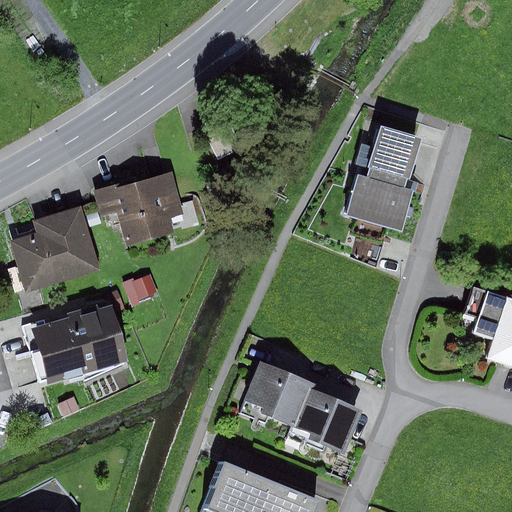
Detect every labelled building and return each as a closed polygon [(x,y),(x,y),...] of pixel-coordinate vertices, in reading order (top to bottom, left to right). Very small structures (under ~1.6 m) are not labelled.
[(413,138),(376,127),(364,165),(371,167),(366,182),(353,178),(342,214),(398,231),(409,194),(397,191),(413,138)] [(112,191),(96,195),(102,215),(120,210),(130,246),(178,232),(163,181),(113,196),(112,191)] [(36,238),(12,245),(24,290),(94,271),(78,215),(33,227),(36,238)] [(131,283),(121,288),(128,303),(136,300),(138,305),(155,297),(147,281),(133,287),(131,283)] [(511,300),(475,289),(467,312),(473,314),(470,325),(489,332),(483,352),(511,360),(511,300)] [(106,310),(23,333),(37,381),(47,375),(49,383),(80,375),(85,385),(112,372),(110,365),(121,361),(106,310)] [(306,382),(255,362),(241,397),(256,403),(253,410),(289,424),(303,388),(306,382)] [(357,408),(303,388),(289,424),(301,428),(297,438),(340,454),(357,408)] [(310,511),(315,501),(216,461),(196,510),(202,511),(310,511)]
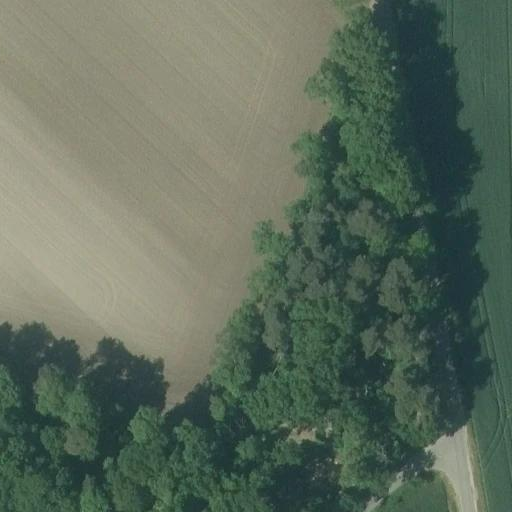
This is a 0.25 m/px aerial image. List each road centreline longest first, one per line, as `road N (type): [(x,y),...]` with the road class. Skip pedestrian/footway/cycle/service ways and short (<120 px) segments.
road 1 (unclassified): [(473,409),(404,0)]
road 2 (unclassified): [(473,409),(352,511)]
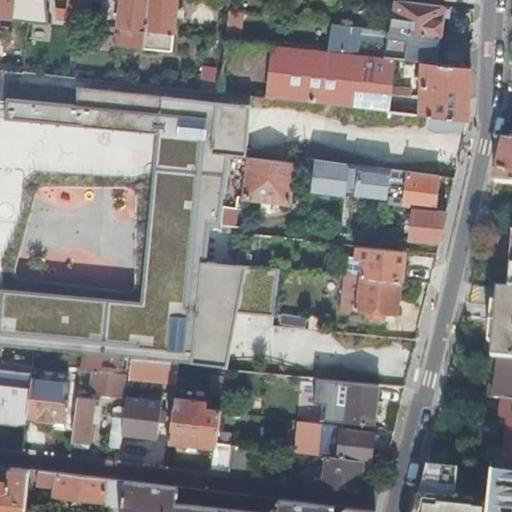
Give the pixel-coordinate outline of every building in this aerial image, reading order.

______________________________

> **EXERCISE BRIEF**: List the rows above as a numbered list, leaving out any blank lines and the pictures.

> **EXERCISE OUTPUT**:
1. Detect every labelled building and return each as a closed polygon [(x,y),(x,y),...] of pixel-coordinate vertices, in reading order (top to bottom, left to right). Very small structures (under ~1.6 m) are not labelled.
2. [(413,138),(376,127),(364,165),(371,167),(366,182),(353,178),(342,214),(398,231),(409,194),(397,191),(413,138)] [(112,191),(96,195),(102,215),(120,210),(130,246),(178,232),(163,181),(113,196),(112,191)] [(36,238),(12,245),(24,290),(94,271),(78,215),(33,227),(36,238)] [(131,283),(121,288),(128,303),(136,300),(138,305),(155,297),(147,281),(133,287),(131,283)] [(511,300),(475,289),(467,312),(473,314),(470,325),(489,332),(483,352),(511,360),(511,300)] [(106,310),(23,333),(37,381),(47,375),(49,383),(80,375),(85,385),(112,372),(110,365),(121,361),(106,310)] [(306,382),(255,362),(241,397),(256,403),(253,410),(289,424),(303,388),(306,382)] [(357,408),(303,388),(289,424),(301,428),(297,438),(340,454),(357,408)] [(310,511),(315,501),(216,461),(196,510),(202,511),(310,511)]
3. This is a 0.25 m/px aerial image. List each road centreline longest first, one per line, as `road N (type): [(x,y),...]` with the road class. Skip pedestrian/footway/cycle/service ways and short (<120 px) segments.
4. road 1 (unclassified): [(473,409),(404,0)]
5. road 2 (unclassified): [(473,409),(352,511)]
6. Give the pixel-coordinate outline of every building in this aerial image, reading order.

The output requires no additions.